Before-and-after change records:
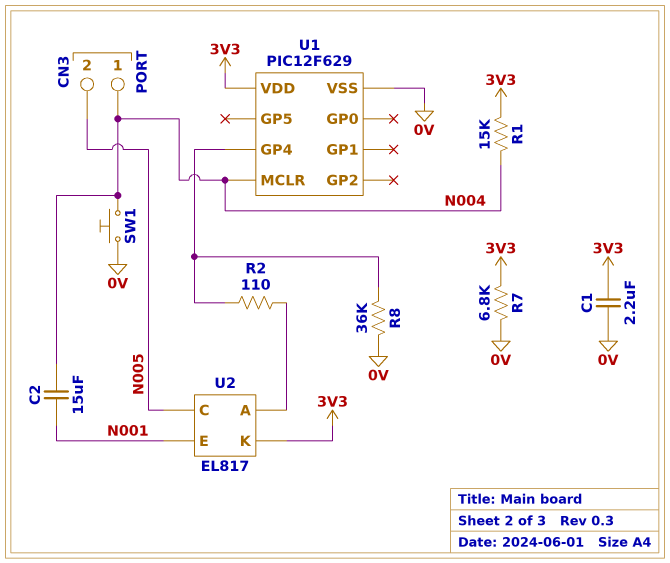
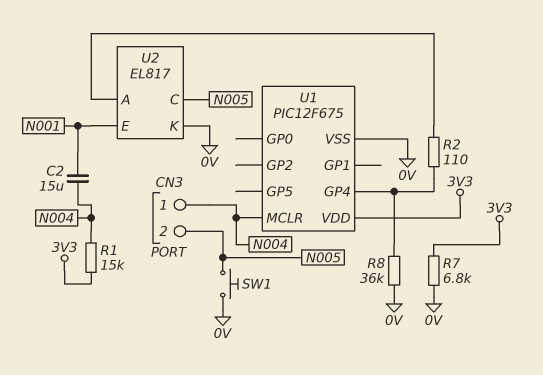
C1: 2.2uF (0V, 3V3) -> none
SW1: button (0V, N004) -> button (0V, N005)
U1: PIC12F629 -> PIC12F675
U2 pin K: 3V3 -> 0V

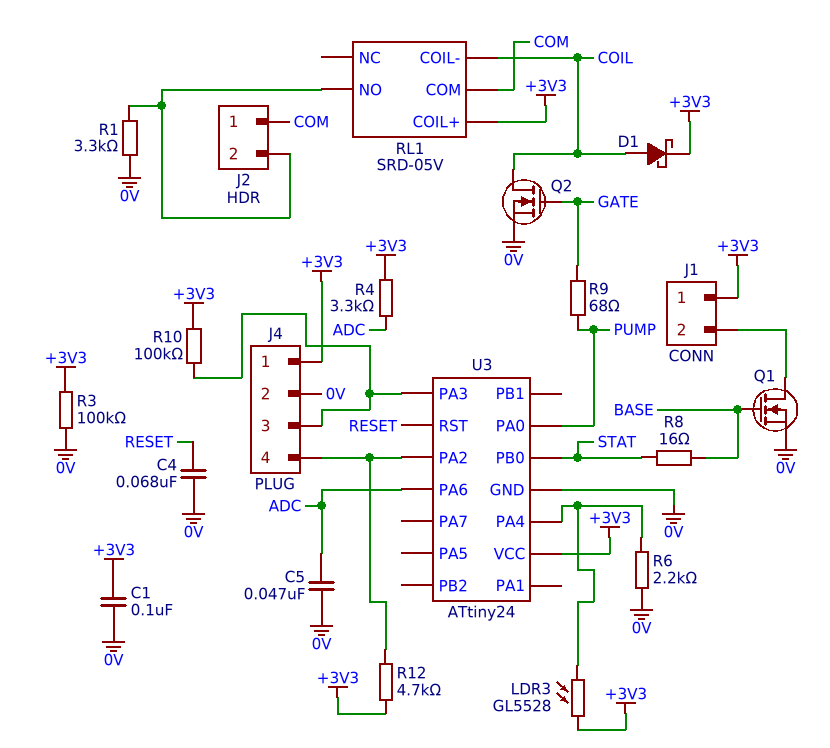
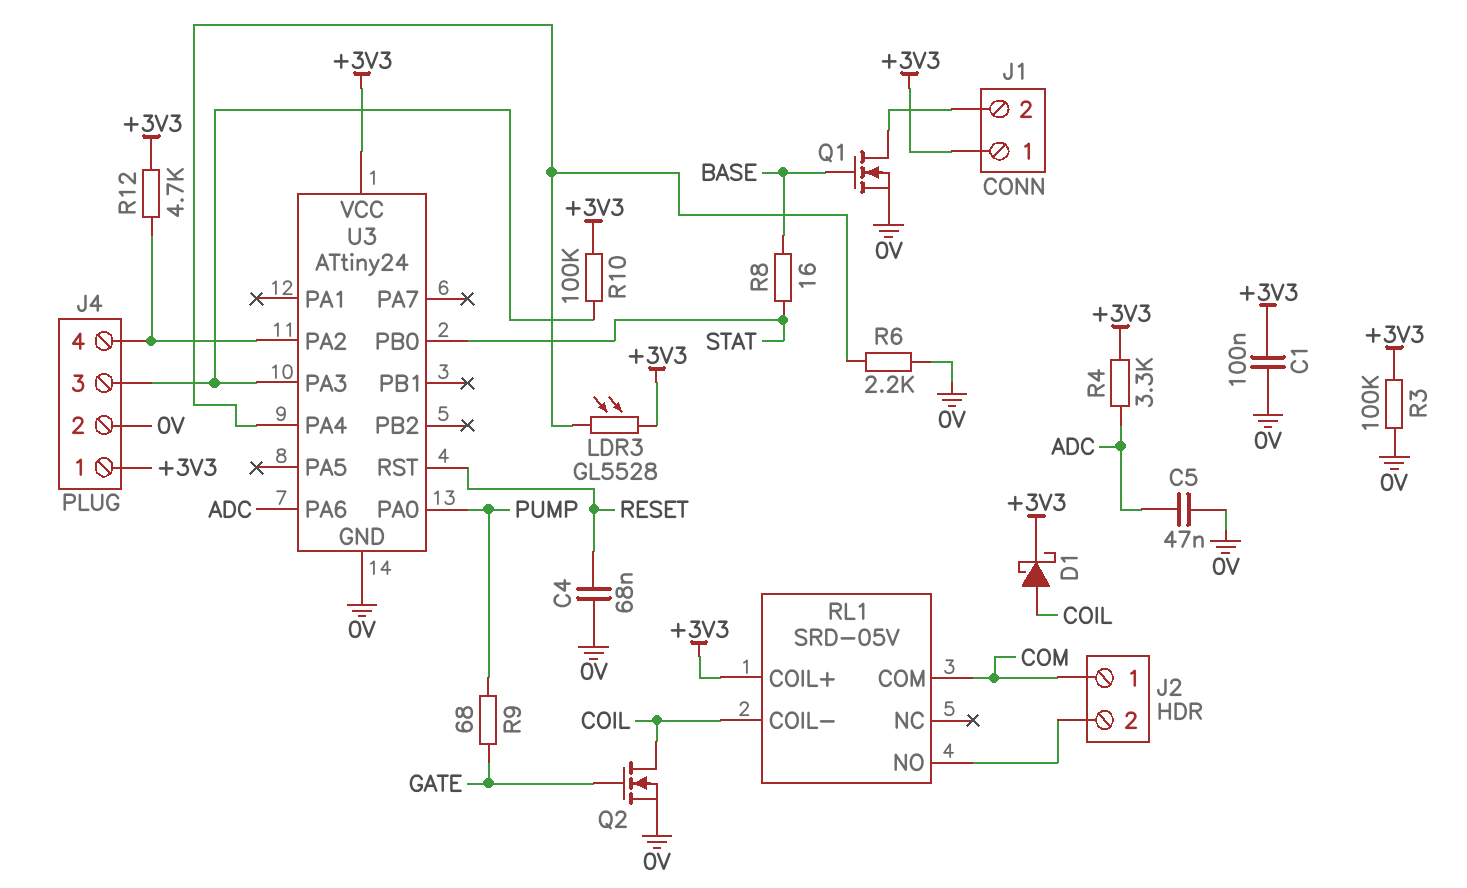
R1: 3.3k (0V, J2/2) -> none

* [Activity] Please make an exact copy of the records, leaving out any picture.

* [Written response]
C1: 2.2uF (0V, 3V3) -> none
SW1: button (0V, N004) -> button (0V, N005)
U1: PIC12F629 -> PIC12F675
U2 pin K: 3V3 -> 0V

R1: 3.3k (0V, J2/2) -> none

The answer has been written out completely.